Item position listing:

━━━━━━━━━━━━━━━━

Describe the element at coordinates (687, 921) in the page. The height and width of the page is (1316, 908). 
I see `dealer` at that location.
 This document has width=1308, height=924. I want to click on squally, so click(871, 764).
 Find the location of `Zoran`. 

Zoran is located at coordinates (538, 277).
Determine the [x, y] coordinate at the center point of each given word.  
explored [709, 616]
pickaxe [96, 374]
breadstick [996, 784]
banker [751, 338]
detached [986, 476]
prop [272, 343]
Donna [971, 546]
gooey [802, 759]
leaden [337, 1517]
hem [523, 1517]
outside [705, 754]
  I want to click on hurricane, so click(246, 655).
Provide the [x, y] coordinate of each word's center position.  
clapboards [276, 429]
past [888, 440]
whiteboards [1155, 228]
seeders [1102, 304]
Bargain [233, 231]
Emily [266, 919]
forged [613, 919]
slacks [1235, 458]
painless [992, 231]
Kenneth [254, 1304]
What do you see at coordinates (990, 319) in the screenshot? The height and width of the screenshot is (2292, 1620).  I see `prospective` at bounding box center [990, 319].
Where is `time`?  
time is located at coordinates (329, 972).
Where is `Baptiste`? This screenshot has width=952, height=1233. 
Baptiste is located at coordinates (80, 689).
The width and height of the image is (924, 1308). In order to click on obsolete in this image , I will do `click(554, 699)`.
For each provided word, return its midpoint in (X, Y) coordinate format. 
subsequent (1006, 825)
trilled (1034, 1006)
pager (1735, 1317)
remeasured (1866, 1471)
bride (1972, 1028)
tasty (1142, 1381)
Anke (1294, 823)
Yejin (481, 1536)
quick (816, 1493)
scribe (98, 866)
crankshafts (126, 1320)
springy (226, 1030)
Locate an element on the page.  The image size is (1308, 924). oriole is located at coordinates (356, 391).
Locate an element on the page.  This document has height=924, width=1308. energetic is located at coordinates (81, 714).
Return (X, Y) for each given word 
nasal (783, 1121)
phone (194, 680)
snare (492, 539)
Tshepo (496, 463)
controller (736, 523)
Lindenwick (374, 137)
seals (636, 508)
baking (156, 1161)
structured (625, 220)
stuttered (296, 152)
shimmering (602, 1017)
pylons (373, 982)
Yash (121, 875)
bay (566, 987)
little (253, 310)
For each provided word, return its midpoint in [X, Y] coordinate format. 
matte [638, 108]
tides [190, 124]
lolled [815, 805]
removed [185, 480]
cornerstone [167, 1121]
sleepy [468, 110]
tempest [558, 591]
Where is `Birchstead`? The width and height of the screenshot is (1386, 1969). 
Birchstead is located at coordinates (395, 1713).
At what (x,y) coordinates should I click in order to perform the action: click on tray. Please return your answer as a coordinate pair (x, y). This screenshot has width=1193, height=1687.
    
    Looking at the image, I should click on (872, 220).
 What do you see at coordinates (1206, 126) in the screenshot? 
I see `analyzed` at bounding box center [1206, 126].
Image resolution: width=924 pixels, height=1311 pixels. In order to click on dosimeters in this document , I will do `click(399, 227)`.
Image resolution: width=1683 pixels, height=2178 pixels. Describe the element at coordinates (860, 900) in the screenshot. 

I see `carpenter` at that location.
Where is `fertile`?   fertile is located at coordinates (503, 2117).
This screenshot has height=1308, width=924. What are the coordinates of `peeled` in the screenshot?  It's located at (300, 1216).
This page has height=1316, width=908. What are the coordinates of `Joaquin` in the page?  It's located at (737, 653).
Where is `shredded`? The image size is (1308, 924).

━━━━━━━━━━━━━━━━

● PROBLEM REQUIREMENTS
Copy out every line of the listing above word for word.

● ANSWER BELOW
Describe the element at coordinates (687, 921) in the page. The height and width of the page is (1316, 908). 
I see `dealer` at that location.
 This document has width=1308, height=924. I want to click on squally, so click(871, 764).
 Find the location of `Zoran`. 

Zoran is located at coordinates (538, 277).
Determine the [x, y] coordinate at the center point of each given word.  
explored [709, 616]
pickaxe [96, 374]
breadstick [996, 784]
banker [751, 338]
detached [986, 476]
prop [272, 343]
Donna [971, 546]
gooey [802, 759]
leaden [337, 1517]
hem [523, 1517]
outside [705, 754]
  I want to click on hurricane, so click(246, 655).
Provide the [x, y] coordinate of each word's center position.  
clapboards [276, 429]
past [888, 440]
whiteboards [1155, 228]
seeders [1102, 304]
Bargain [233, 231]
Emily [266, 919]
forged [613, 919]
slacks [1235, 458]
painless [992, 231]
Kenneth [254, 1304]
What do you see at coordinates (990, 319) in the screenshot? The height and width of the screenshot is (2292, 1620).  I see `prospective` at bounding box center [990, 319].
Where is `time`?  
time is located at coordinates (329, 972).
Where is `Baptiste`? This screenshot has width=952, height=1233. 
Baptiste is located at coordinates (80, 689).
The width and height of the image is (924, 1308). In order to click on obsolete in this image , I will do `click(554, 699)`.
For each provided word, return its midpoint in (X, Y) coordinate format. 
subsequent (1006, 825)
trilled (1034, 1006)
pager (1735, 1317)
remeasured (1866, 1471)
bride (1972, 1028)
tasty (1142, 1381)
Anke (1294, 823)
Yejin (481, 1536)
quick (816, 1493)
scribe (98, 866)
crankshafts (126, 1320)
springy (226, 1030)
Locate an element on the page.  The image size is (1308, 924). oriole is located at coordinates (356, 391).
Locate an element on the page.  This document has height=924, width=1308. energetic is located at coordinates (81, 714).
Return (X, Y) for each given word 
nasal (783, 1121)
phone (194, 680)
snare (492, 539)
Tshepo (496, 463)
controller (736, 523)
Lindenwick (374, 137)
seals (636, 508)
baking (156, 1161)
structured (625, 220)
stuttered (296, 152)
shimmering (602, 1017)
pylons (373, 982)
Yash (121, 875)
bay (566, 987)
little (253, 310)
For each provided word, return its midpoint in [X, Y] coordinate format. 
matte [638, 108]
tides [190, 124]
lolled [815, 805]
removed [185, 480]
cornerstone [167, 1121]
sleepy [468, 110]
tempest [558, 591]
Where is `Birchstead`? The width and height of the screenshot is (1386, 1969). 
Birchstead is located at coordinates (395, 1713).
At what (x,y) coordinates should I click in order to perform the action: click on tray. Please return your answer as a coordinate pair (x, y). This screenshot has width=1193, height=1687.
    
    Looking at the image, I should click on (872, 220).
 What do you see at coordinates (1206, 126) in the screenshot? 
I see `analyzed` at bounding box center [1206, 126].
Image resolution: width=924 pixels, height=1311 pixels. In order to click on dosimeters in this document , I will do `click(399, 227)`.
Image resolution: width=1683 pixels, height=2178 pixels. Describe the element at coordinates (860, 900) in the screenshot. 

I see `carpenter` at that location.
Where is `fertile`?   fertile is located at coordinates (503, 2117).
This screenshot has height=1308, width=924. What are the coordinates of `peeled` in the screenshot?  It's located at (300, 1216).
This page has height=1316, width=908. What are the coordinates of `Joaquin` in the page?  It's located at (737, 653).
Where is `shredded`? The image size is (1308, 924).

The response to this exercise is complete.